▶ **WHAT IS NEEDED**: Please repeat the records below exactly, from the first line through the line containing "R1: none -> 1.1k (GND, NET2)", and nothing more.

══════════════════════════════

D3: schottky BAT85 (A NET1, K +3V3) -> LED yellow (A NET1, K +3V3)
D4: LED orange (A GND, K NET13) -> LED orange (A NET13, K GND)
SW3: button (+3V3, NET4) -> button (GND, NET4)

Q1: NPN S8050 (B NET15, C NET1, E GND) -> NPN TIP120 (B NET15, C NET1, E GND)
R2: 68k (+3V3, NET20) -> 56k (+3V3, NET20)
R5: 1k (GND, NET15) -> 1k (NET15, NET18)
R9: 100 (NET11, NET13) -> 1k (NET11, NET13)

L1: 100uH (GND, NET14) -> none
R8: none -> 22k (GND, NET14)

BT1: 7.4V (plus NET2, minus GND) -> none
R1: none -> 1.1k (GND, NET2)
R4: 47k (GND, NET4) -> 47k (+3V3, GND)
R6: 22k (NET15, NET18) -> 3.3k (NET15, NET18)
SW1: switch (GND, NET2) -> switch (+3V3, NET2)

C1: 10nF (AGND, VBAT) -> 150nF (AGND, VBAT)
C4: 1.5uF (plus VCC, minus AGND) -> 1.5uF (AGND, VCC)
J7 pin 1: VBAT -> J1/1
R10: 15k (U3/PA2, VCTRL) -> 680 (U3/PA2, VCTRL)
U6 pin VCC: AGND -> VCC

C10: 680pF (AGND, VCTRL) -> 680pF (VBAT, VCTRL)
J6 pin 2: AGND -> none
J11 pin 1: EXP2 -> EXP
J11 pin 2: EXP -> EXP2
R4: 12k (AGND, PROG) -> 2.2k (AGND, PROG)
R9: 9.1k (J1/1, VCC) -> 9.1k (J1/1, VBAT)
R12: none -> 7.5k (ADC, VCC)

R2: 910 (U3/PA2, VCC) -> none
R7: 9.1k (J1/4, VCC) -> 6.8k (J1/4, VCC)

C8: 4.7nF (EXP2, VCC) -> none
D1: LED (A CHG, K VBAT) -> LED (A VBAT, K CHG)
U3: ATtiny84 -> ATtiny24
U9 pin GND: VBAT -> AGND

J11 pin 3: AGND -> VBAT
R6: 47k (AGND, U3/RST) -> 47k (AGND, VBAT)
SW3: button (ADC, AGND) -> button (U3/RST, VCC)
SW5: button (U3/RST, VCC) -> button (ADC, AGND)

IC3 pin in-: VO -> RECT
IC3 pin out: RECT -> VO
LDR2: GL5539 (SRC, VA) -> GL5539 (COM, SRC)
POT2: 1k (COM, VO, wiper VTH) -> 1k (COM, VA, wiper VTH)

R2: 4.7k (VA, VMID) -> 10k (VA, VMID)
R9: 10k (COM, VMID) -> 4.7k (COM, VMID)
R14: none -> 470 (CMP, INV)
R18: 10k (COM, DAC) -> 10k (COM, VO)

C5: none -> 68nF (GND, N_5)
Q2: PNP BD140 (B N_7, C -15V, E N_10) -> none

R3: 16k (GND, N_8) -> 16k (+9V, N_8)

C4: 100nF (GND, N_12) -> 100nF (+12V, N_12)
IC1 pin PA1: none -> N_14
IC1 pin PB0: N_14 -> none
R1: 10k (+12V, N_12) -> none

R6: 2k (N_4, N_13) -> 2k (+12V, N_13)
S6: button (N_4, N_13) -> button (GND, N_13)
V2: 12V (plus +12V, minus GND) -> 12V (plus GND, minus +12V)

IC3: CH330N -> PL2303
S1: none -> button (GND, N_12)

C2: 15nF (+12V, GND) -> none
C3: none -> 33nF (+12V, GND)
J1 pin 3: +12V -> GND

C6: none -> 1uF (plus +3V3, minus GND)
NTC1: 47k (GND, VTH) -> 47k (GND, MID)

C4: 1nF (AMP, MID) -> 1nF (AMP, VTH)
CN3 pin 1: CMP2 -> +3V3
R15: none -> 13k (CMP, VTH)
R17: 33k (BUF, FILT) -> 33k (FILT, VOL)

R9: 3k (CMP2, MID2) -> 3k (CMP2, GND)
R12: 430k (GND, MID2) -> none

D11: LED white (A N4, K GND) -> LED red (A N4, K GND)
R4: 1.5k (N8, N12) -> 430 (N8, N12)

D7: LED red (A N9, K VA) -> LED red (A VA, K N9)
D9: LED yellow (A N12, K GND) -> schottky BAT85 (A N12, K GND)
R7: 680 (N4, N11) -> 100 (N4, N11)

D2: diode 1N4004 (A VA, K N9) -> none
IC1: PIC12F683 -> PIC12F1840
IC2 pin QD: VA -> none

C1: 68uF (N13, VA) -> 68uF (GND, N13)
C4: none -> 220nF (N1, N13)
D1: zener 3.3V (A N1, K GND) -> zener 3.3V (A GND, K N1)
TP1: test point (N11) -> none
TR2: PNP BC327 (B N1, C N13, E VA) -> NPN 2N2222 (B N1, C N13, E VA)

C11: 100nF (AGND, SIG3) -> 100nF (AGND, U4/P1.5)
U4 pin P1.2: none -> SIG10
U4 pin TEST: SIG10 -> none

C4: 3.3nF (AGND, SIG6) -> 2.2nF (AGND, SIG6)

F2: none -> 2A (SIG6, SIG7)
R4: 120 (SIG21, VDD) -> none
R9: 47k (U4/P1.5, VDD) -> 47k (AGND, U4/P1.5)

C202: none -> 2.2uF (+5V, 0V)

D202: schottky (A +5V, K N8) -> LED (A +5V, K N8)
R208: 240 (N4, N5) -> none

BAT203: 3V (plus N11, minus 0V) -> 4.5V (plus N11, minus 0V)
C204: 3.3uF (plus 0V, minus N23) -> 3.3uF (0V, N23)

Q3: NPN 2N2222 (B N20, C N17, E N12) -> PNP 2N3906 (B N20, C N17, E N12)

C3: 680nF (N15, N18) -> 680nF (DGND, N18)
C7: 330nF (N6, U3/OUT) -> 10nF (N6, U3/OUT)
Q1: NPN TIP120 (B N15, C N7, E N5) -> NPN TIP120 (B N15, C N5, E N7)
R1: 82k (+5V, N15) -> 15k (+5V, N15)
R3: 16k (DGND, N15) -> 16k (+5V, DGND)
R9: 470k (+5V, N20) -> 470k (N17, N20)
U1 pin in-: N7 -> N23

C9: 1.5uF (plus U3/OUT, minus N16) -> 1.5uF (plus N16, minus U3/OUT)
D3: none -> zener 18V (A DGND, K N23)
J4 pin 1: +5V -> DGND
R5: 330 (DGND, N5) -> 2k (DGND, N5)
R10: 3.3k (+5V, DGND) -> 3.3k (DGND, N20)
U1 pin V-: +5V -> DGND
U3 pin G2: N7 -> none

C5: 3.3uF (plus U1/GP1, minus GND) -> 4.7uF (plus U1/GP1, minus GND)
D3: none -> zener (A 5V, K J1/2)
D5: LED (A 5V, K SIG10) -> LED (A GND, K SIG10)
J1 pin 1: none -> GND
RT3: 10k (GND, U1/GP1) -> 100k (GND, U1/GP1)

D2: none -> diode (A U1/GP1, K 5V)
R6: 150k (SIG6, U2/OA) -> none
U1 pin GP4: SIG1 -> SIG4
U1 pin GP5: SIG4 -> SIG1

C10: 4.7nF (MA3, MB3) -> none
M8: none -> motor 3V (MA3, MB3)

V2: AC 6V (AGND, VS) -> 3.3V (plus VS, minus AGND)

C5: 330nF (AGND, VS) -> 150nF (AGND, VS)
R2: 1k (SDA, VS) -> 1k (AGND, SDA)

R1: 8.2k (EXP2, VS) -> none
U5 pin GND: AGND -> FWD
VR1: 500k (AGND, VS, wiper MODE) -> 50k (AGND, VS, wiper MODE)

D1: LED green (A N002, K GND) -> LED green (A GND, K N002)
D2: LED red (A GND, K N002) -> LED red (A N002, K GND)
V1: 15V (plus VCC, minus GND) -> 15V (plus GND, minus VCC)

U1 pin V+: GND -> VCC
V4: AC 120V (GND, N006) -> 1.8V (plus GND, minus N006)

══════════════════════════════

▶ **OUTPUT OF THE EXERCISE**:
D3: schottky BAT85 (A NET1, K +3V3) -> LED yellow (A NET1, K +3V3)
D4: LED orange (A GND, K NET13) -> LED orange (A NET13, K GND)
SW3: button (+3V3, NET4) -> button (GND, NET4)

Q1: NPN S8050 (B NET15, C NET1, E GND) -> NPN TIP120 (B NET15, C NET1, E GND)
R2: 68k (+3V3, NET20) -> 56k (+3V3, NET20)
R5: 1k (GND, NET15) -> 1k (NET15, NET18)
R9: 100 (NET11, NET13) -> 1k (NET11, NET13)

L1: 100uH (GND, NET14) -> none
R8: none -> 22k (GND, NET14)

BT1: 7.4V (plus NET2, minus GND) -> none
R1: none -> 1.1k (GND, NET2)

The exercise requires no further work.